- Input for this task:
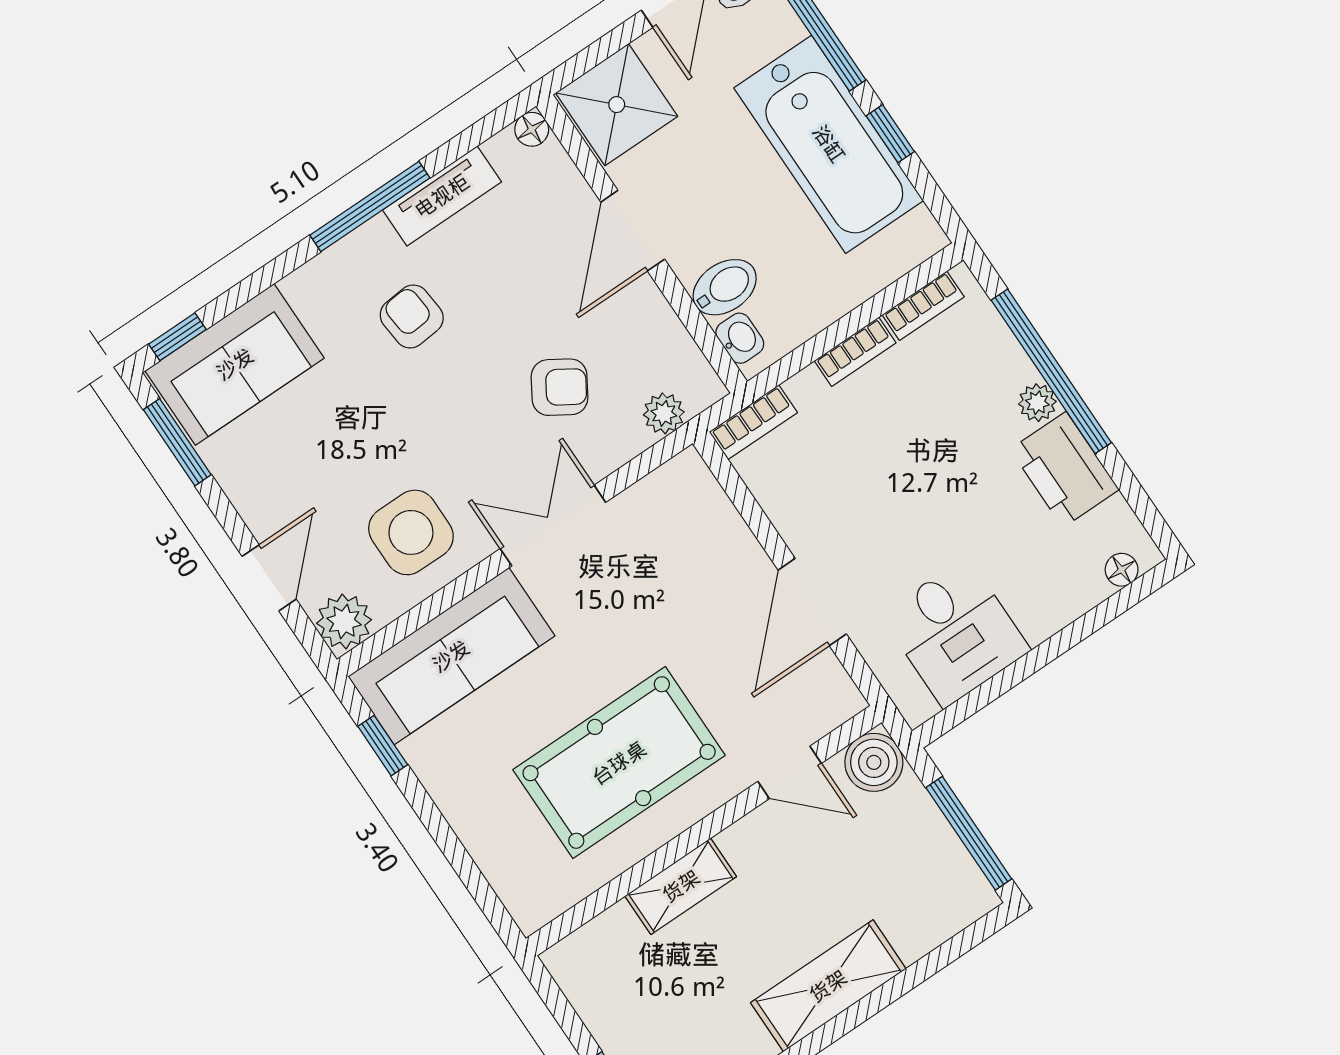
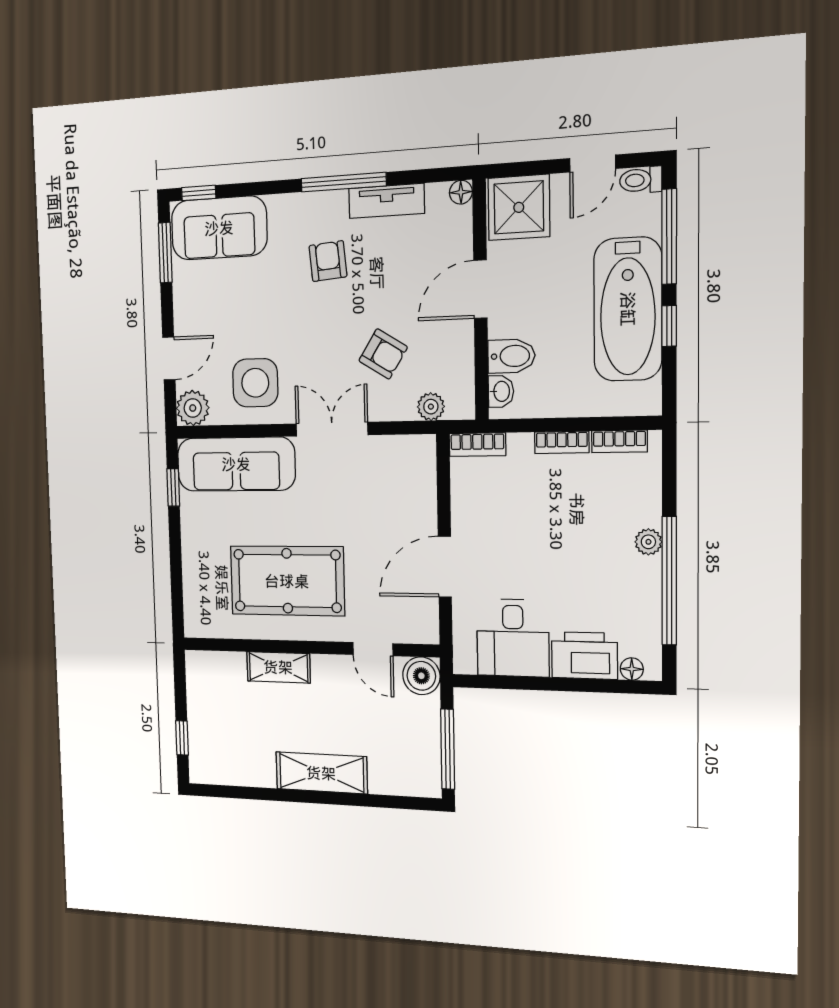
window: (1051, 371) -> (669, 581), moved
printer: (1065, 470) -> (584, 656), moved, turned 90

* * *

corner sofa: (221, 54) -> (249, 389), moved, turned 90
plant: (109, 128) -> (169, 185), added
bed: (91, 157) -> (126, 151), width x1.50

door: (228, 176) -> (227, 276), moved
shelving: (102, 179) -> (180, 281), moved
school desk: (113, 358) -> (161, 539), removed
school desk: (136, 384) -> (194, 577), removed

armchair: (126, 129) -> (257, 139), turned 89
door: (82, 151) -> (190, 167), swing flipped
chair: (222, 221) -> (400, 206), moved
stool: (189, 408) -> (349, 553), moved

- Task prompt: Your task is to copy every line of the entries that contains the string "school".

- Response to this exercise:
school desk: (113, 358) -> (161, 539), removed
school desk: (136, 384) -> (194, 577), removed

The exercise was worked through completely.